**** LISTING ****
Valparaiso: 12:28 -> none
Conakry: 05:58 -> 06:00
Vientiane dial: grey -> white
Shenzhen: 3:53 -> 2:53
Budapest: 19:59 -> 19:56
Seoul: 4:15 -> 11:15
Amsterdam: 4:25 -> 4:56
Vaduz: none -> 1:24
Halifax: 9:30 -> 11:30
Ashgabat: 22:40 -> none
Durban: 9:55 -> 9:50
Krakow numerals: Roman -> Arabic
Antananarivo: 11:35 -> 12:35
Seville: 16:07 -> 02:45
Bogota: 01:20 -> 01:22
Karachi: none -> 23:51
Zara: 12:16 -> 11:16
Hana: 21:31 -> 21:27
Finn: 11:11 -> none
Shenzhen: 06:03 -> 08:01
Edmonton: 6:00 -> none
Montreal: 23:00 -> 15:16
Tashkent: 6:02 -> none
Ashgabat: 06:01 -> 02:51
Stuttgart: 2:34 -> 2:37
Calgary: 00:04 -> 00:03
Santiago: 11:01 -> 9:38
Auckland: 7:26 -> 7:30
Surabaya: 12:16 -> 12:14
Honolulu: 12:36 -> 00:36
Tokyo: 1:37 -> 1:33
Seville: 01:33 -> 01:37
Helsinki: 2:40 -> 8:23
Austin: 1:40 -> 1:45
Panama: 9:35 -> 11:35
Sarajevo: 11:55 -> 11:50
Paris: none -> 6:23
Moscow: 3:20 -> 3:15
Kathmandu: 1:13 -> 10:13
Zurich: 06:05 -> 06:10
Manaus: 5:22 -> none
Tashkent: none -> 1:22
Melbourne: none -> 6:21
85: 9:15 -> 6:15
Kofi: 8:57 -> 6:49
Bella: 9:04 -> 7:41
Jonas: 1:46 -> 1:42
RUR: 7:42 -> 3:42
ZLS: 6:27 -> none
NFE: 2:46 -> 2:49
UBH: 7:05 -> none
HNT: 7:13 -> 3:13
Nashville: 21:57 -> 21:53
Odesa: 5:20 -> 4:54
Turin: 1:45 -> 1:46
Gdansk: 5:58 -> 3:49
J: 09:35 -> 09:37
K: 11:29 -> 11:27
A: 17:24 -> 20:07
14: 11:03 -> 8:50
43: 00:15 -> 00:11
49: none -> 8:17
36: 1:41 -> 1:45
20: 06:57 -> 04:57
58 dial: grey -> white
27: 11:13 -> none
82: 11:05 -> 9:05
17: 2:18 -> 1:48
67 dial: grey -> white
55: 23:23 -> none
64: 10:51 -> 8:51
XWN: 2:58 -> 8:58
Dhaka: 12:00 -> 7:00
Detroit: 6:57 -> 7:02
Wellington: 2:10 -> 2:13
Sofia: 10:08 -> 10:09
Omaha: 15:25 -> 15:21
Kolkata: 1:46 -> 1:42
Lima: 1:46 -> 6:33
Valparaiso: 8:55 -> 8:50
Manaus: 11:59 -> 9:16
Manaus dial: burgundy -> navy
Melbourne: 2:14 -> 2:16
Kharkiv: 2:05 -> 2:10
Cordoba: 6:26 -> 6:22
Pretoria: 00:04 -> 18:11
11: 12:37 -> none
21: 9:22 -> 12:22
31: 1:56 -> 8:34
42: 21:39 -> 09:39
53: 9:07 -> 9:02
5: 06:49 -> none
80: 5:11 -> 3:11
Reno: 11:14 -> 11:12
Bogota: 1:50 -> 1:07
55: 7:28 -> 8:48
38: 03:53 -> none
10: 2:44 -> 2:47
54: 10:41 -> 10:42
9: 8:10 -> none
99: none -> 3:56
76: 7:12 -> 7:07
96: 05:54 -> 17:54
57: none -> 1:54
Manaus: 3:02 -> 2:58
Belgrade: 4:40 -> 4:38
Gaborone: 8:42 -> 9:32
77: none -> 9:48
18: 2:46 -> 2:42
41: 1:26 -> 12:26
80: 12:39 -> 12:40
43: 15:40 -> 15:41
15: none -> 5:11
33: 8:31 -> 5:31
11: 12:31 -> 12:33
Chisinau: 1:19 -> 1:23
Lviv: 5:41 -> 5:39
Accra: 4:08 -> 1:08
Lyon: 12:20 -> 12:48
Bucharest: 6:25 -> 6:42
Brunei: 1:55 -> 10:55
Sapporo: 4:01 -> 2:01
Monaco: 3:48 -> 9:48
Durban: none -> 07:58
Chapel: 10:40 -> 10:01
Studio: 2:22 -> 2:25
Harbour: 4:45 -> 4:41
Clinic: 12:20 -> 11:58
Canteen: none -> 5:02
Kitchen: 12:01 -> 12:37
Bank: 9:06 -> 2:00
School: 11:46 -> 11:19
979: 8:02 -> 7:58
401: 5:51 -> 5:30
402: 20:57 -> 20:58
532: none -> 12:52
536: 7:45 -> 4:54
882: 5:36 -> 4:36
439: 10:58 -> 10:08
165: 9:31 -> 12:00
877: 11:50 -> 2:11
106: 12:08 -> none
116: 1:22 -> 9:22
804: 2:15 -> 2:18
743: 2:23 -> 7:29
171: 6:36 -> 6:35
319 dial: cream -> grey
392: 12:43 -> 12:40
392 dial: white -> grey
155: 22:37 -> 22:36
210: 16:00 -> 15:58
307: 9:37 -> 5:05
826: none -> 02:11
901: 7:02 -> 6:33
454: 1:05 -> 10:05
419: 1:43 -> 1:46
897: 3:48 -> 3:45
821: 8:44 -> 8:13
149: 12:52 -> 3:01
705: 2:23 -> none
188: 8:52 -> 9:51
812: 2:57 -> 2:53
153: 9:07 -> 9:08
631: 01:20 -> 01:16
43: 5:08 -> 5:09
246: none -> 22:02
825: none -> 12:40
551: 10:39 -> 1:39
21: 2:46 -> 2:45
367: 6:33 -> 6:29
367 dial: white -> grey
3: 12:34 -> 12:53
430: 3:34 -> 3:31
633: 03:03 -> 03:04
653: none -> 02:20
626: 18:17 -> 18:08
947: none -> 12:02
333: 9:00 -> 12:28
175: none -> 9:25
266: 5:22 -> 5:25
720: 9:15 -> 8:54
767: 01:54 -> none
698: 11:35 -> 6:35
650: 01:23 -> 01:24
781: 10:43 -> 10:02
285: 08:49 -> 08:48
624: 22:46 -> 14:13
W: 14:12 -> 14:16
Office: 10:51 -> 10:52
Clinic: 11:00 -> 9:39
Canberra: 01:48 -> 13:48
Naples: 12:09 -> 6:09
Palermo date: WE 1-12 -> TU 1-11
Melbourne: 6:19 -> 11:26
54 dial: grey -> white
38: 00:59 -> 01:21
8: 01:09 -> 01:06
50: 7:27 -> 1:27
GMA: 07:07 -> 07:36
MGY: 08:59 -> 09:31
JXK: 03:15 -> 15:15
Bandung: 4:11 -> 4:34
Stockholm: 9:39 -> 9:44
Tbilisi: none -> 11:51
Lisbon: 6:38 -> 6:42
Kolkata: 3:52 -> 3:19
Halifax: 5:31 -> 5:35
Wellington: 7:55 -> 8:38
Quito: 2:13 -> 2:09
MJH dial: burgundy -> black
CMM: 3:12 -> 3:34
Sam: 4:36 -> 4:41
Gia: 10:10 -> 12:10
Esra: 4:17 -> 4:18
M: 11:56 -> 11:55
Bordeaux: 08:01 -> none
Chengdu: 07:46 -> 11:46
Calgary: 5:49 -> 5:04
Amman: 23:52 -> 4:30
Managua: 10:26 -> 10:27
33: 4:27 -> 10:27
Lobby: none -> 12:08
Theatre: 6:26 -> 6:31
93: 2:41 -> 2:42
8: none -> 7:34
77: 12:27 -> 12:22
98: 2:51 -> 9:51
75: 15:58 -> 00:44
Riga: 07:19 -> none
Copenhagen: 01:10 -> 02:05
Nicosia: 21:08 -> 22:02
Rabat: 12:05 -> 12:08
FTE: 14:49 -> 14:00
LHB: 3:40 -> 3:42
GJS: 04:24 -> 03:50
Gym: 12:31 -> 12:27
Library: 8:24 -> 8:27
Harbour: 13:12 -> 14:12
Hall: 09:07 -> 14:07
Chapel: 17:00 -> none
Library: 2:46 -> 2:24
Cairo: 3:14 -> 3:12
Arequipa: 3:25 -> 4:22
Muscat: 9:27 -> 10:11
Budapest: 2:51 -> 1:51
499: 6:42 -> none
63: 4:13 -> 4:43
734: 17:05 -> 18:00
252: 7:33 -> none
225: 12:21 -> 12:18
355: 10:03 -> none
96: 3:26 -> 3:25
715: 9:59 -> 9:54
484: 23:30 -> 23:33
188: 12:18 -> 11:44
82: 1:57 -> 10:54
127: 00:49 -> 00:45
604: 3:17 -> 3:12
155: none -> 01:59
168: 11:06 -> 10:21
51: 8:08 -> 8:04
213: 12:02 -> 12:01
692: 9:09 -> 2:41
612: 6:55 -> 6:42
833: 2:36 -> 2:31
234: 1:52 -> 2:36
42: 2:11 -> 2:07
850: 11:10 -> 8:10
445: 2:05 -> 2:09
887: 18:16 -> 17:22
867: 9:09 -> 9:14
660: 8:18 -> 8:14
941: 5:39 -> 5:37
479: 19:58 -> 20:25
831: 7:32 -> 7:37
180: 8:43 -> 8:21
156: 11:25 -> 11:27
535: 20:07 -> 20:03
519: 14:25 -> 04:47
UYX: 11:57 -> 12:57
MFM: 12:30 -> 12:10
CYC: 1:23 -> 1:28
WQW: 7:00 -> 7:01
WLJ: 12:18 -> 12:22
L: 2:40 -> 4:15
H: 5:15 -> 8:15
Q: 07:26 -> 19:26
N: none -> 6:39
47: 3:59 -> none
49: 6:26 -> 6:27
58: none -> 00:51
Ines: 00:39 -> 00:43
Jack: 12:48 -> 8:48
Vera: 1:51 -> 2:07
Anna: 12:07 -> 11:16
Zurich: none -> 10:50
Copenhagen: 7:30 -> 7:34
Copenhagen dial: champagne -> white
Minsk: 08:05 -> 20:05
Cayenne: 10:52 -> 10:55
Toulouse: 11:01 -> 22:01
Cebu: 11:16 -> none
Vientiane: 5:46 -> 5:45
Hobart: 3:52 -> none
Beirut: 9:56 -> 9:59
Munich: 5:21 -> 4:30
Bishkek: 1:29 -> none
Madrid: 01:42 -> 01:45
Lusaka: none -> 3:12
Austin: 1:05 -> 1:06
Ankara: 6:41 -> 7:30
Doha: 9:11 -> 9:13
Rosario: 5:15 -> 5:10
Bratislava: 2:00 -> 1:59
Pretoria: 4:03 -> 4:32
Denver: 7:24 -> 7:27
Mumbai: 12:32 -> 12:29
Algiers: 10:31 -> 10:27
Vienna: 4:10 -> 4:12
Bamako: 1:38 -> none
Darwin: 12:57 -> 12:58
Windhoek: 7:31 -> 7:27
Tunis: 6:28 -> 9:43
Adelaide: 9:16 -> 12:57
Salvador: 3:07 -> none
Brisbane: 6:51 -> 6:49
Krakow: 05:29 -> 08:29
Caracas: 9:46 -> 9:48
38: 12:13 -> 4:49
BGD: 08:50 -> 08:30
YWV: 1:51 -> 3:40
****
» **GIVEN EXERCISE**
Copy the data above verbatim, from its first line through the line containing "27: 11:13 -> none", including both of those lines.

» **RESPONSE FOR THIS EXERCISE**
Valparaiso: 12:28 -> none
Conakry: 05:58 -> 06:00
Vientiane dial: grey -> white
Shenzhen: 3:53 -> 2:53
Budapest: 19:59 -> 19:56
Seoul: 4:15 -> 11:15
Amsterdam: 4:25 -> 4:56
Vaduz: none -> 1:24
Halifax: 9:30 -> 11:30
Ashgabat: 22:40 -> none
Durban: 9:55 -> 9:50
Krakow numerals: Roman -> Arabic
Antananarivo: 11:35 -> 12:35
Seville: 16:07 -> 02:45
Bogota: 01:20 -> 01:22
Karachi: none -> 23:51
Zara: 12:16 -> 11:16
Hana: 21:31 -> 21:27
Finn: 11:11 -> none
Shenzhen: 06:03 -> 08:01
Edmonton: 6:00 -> none
Montreal: 23:00 -> 15:16
Tashkent: 6:02 -> none
Ashgabat: 06:01 -> 02:51
Stuttgart: 2:34 -> 2:37
Calgary: 00:04 -> 00:03
Santiago: 11:01 -> 9:38
Auckland: 7:26 -> 7:30
Surabaya: 12:16 -> 12:14
Honolulu: 12:36 -> 00:36
Tokyo: 1:37 -> 1:33
Seville: 01:33 -> 01:37
Helsinki: 2:40 -> 8:23
Austin: 1:40 -> 1:45
Panama: 9:35 -> 11:35
Sarajevo: 11:55 -> 11:50
Paris: none -> 6:23
Moscow: 3:20 -> 3:15
Kathmandu: 1:13 -> 10:13
Zurich: 06:05 -> 06:10
Manaus: 5:22 -> none
Tashkent: none -> 1:22
Melbourne: none -> 6:21
85: 9:15 -> 6:15
Kofi: 8:57 -> 6:49
Bella: 9:04 -> 7:41
Jonas: 1:46 -> 1:42
RUR: 7:42 -> 3:42
ZLS: 6:27 -> none
NFE: 2:46 -> 2:49
UBH: 7:05 -> none
HNT: 7:13 -> 3:13
Nashville: 21:57 -> 21:53
Odesa: 5:20 -> 4:54
Turin: 1:45 -> 1:46
Gdansk: 5:58 -> 3:49
J: 09:35 -> 09:37
K: 11:29 -> 11:27
A: 17:24 -> 20:07
14: 11:03 -> 8:50
43: 00:15 -> 00:11
49: none -> 8:17
36: 1:41 -> 1:45
20: 06:57 -> 04:57
58 dial: grey -> white
27: 11:13 -> none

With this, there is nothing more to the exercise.